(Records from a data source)
>>>
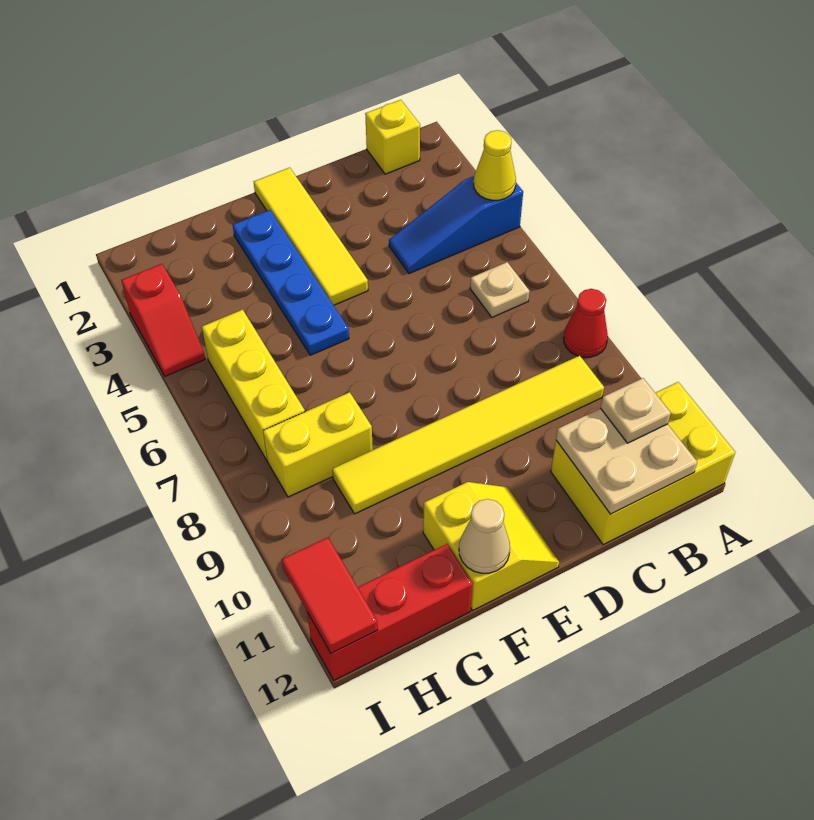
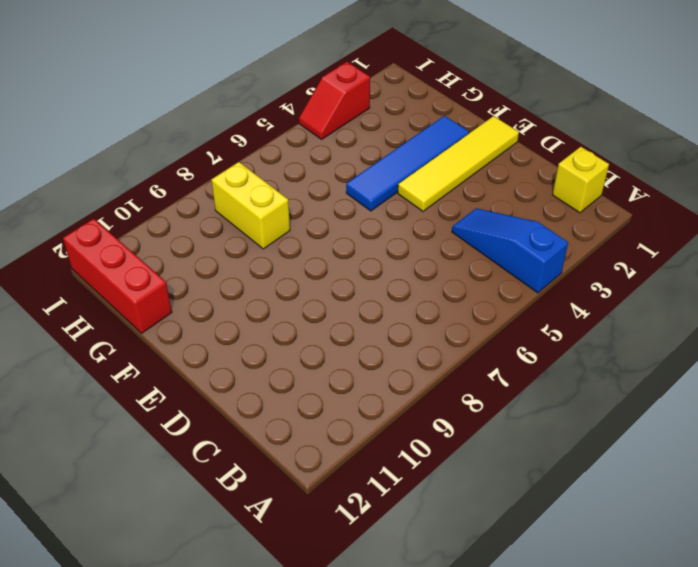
blue tile F2:F5 level 1 -> blue plate F2:F5 level 1
none -> red cone A8 level 1
none -> yellow brick A11:C12 level 1
none -> tan plate B6 level 1

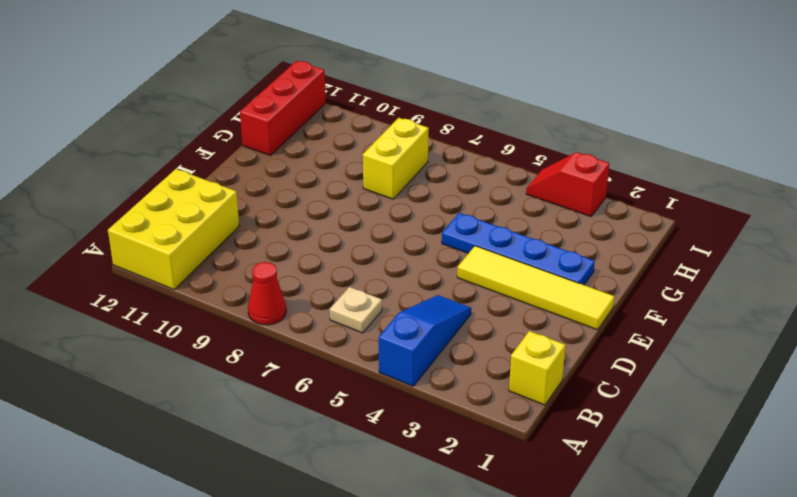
none -> yellow tile B9:G9 level 1
none -> yellow slope E11:F12 level 1 top F
none -> yellow brick H5:H7 level 1

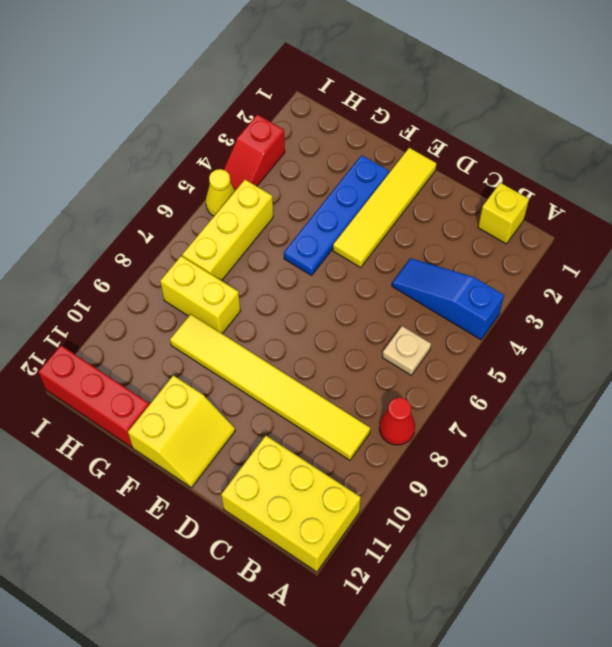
yellow cone I5 level 1 -> yellow cone A4 level 2
none -> tan plate B11:C12 level 2
none -> tan cone F12 level 2
none -> red tile I11:I12 level 2

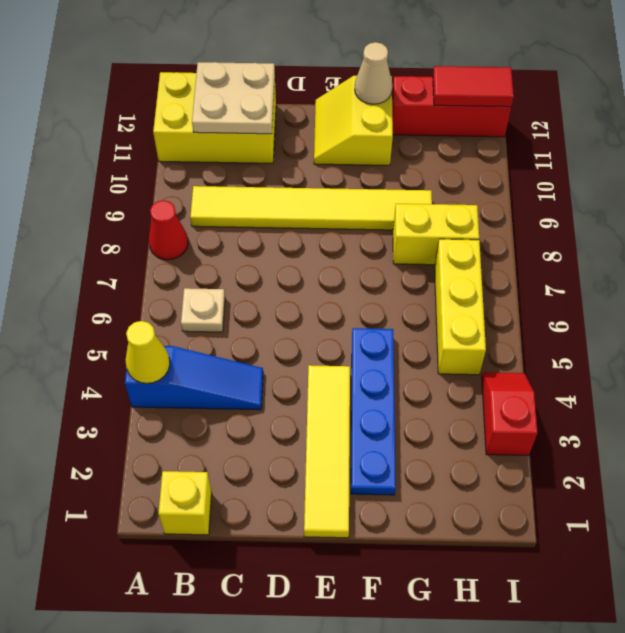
red tile H12:I12 level 2 -> red tile I11:I12 level 2
none -> tan plate B11 level 3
<<<
PROBLEM DESCRIPTION:
Your response should be each line that includes the word "yellow", copied from the records.

RESPONSE TO THE EXERCISE:
none -> yellow brick A11:C12 level 1
none -> yellow tile B9:G9 level 1
none -> yellow slope E11:F12 level 1 top F
none -> yellow brick H5:H7 level 1
yellow cone I5 level 1 -> yellow cone A4 level 2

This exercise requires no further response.